[Dataset records]

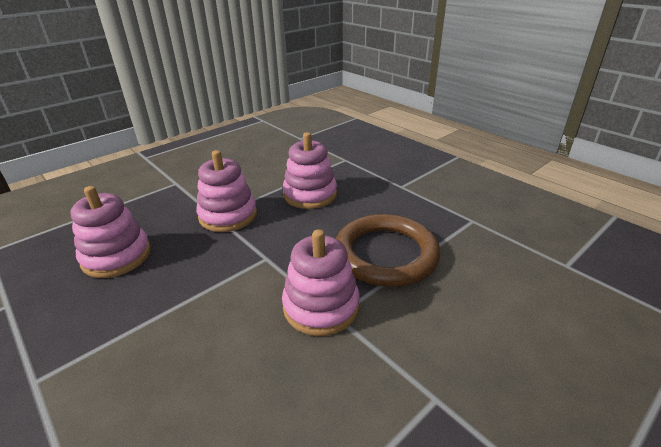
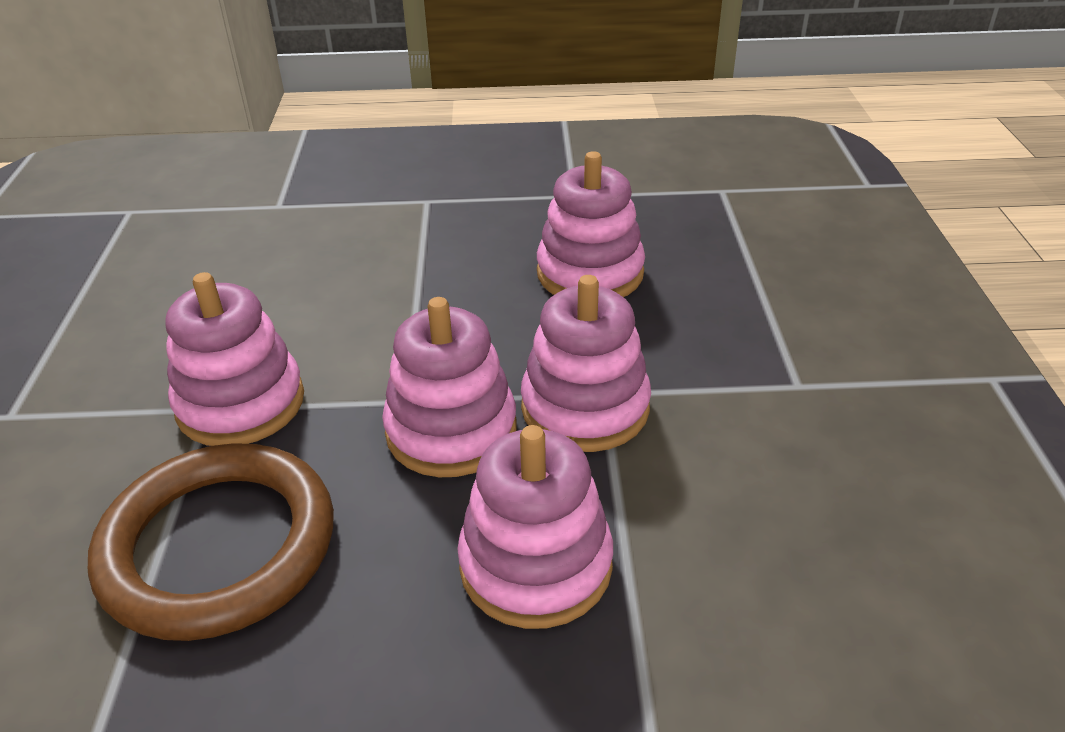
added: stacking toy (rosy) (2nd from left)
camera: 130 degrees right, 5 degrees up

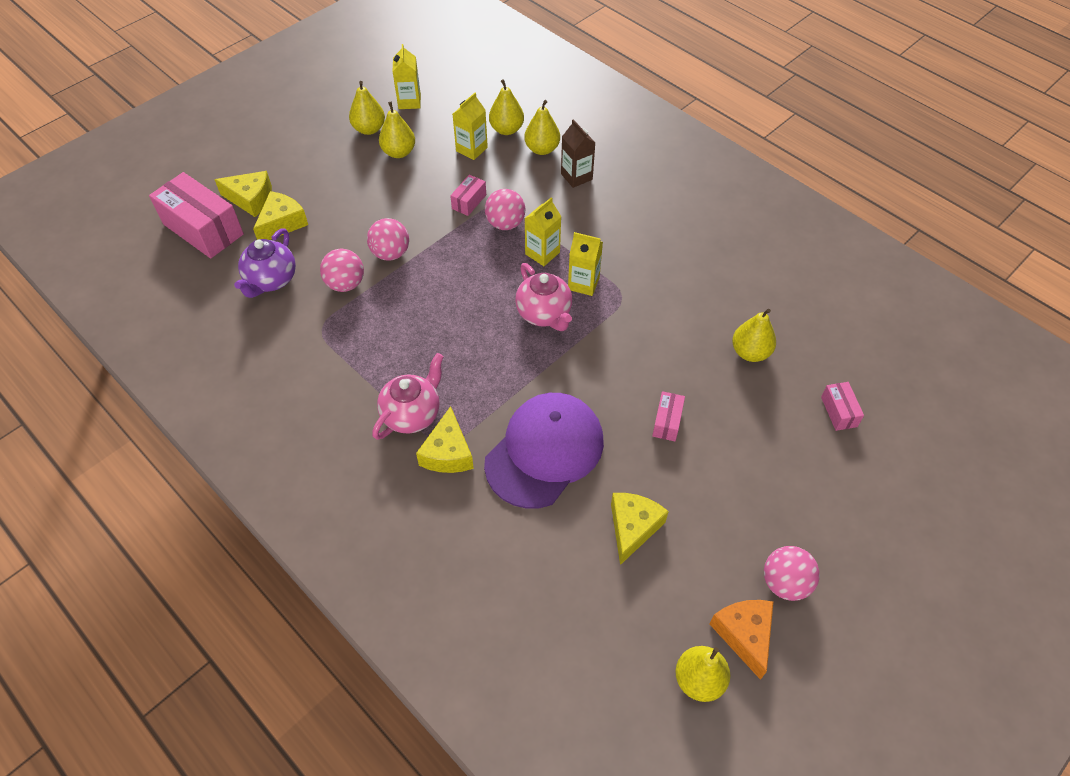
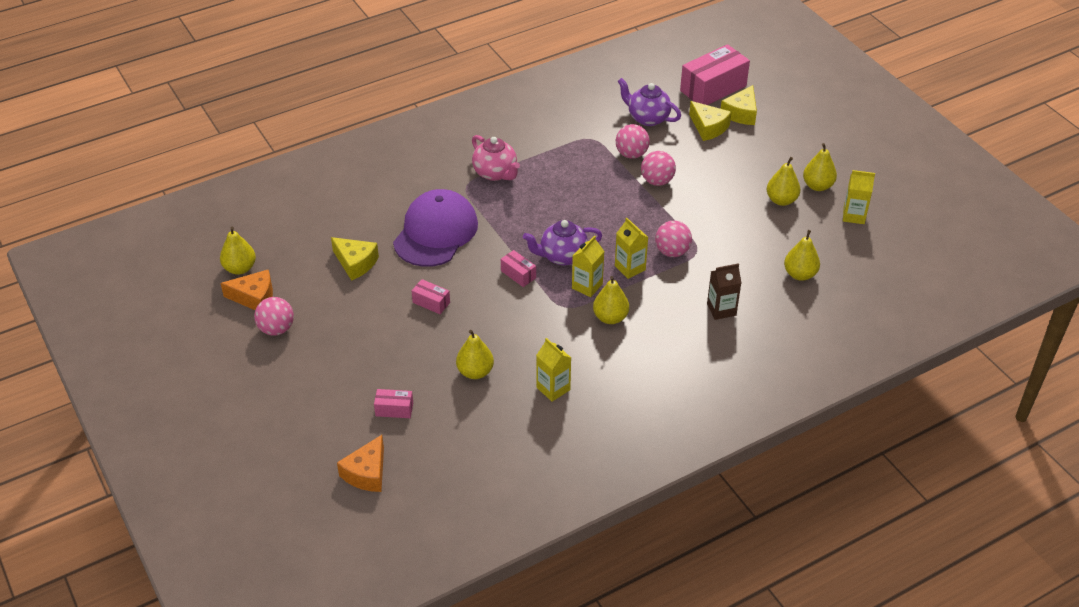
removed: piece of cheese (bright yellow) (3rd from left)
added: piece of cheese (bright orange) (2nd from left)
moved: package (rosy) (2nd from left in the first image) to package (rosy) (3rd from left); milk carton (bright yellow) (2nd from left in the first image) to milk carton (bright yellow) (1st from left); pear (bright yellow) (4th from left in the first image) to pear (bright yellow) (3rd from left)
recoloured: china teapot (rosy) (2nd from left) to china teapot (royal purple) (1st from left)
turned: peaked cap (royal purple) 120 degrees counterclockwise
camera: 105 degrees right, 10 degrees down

[/Dataset records]

Set out every record exactly, images excluded.

Expected answer:
added: stacking toy (rosy) (2nd from left)
camera: 130 degrees right, 5 degrees up

removed: piece of cheese (bright yellow) (3rd from left)
added: piece of cheese (bright orange) (2nd from left)
moved: package (rosy) (2nd from left in the first image) to package (rosy) (3rd from left); milk carton (bright yellow) (2nd from left in the first image) to milk carton (bright yellow) (1st from left); pear (bright yellow) (4th from left in the first image) to pear (bright yellow) (3rd from left)
recoloured: china teapot (rosy) (2nd from left) to china teapot (royal purple) (1st from left)
turned: peaked cap (royal purple) 120 degrees counterclockwise
camera: 105 degrees right, 10 degrees down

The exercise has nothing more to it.